• Stored data entries
***

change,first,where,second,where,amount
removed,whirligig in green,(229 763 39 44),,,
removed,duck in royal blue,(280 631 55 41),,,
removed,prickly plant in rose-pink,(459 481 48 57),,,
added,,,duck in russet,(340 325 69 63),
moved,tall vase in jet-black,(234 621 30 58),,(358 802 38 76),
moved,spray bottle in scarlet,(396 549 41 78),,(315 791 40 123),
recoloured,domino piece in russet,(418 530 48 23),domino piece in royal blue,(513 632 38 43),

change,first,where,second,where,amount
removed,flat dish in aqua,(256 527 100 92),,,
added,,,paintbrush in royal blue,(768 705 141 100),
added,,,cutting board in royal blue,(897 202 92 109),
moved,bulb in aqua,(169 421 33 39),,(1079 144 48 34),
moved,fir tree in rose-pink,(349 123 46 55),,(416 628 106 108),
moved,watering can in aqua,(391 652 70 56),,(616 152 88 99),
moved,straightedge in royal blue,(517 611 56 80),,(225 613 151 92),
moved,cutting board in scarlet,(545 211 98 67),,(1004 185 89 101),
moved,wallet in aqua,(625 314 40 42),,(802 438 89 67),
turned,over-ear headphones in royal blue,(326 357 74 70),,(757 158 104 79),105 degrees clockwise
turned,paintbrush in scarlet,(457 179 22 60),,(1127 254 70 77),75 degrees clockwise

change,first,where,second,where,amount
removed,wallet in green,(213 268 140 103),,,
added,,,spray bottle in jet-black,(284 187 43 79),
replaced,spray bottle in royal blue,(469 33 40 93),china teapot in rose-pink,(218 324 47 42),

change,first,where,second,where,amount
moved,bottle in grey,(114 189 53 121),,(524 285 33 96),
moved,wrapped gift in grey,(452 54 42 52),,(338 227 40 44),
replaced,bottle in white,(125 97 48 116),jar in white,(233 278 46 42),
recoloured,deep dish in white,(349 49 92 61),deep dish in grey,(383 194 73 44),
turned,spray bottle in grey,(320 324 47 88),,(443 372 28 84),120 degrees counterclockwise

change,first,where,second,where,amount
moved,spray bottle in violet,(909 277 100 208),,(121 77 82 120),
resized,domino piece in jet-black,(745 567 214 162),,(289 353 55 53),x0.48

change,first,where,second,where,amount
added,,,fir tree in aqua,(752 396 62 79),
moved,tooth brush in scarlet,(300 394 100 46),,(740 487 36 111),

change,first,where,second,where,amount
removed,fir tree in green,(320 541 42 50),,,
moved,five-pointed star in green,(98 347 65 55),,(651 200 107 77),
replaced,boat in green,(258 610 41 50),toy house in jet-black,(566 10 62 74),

***

• Exercise directions
From the records above, copy only the lines starting with the line that holds "removed,prickly plant in" and going on through the line that holds "moved,spray bottle in scarlet,(396", exactly as written.

• Result of this exercise
removed,prickly plant in rose-pink,(459 481 48 57),,,
added,,,duck in russet,(340 325 69 63),
moved,tall vase in jet-black,(234 621 30 58),,(358 802 38 76),
moved,spray bottle in scarlet,(396 549 41 78),,(315 791 40 123),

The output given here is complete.